TASK DIRECTIONS
Your copy should repeat the data that follows exactly and contain no image.

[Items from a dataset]
# # # # # # #
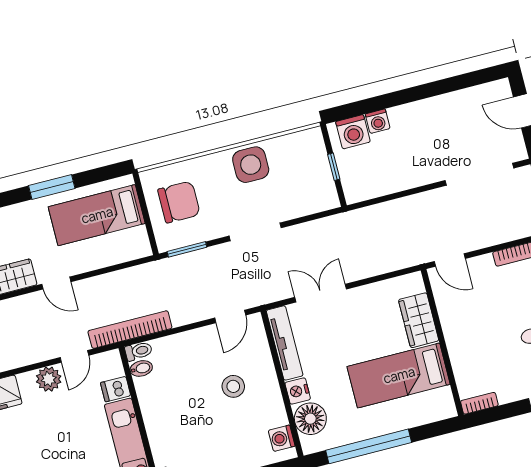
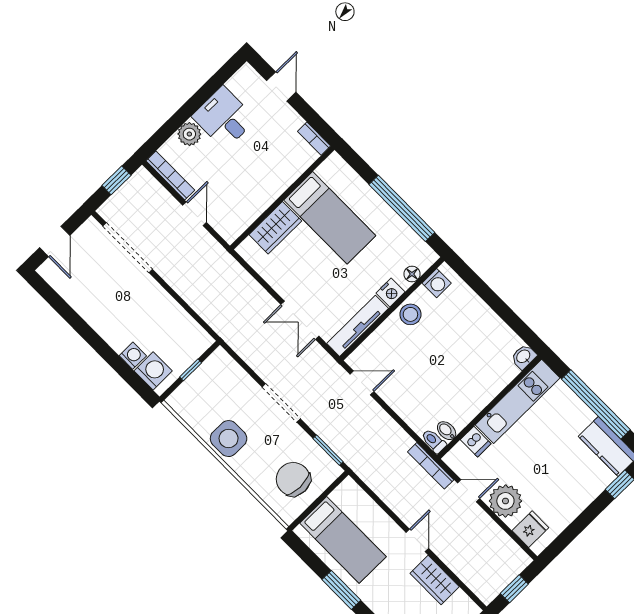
door: (450, 260) -> (195, 214), moved
bookcase: (130, 330) -> (431, 466), width x0.68, depth x0.76
plant: (49, 379) -> (505, 501), width x1.36, depth x1.36
stool: (233, 386) -> (410, 314), moved
floor lamp: (310, 419) -> (412, 274), width x0.53, depth x0.53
# # # # # # #
ANSWER SECTION
door: (450, 260) -> (195, 214), moved
bookcase: (130, 330) -> (431, 466), width x0.68, depth x0.76
plant: (49, 379) -> (505, 501), width x1.36, depth x1.36
stool: (233, 386) -> (410, 314), moved
floor lamp: (310, 419) -> (412, 274), width x0.53, depth x0.53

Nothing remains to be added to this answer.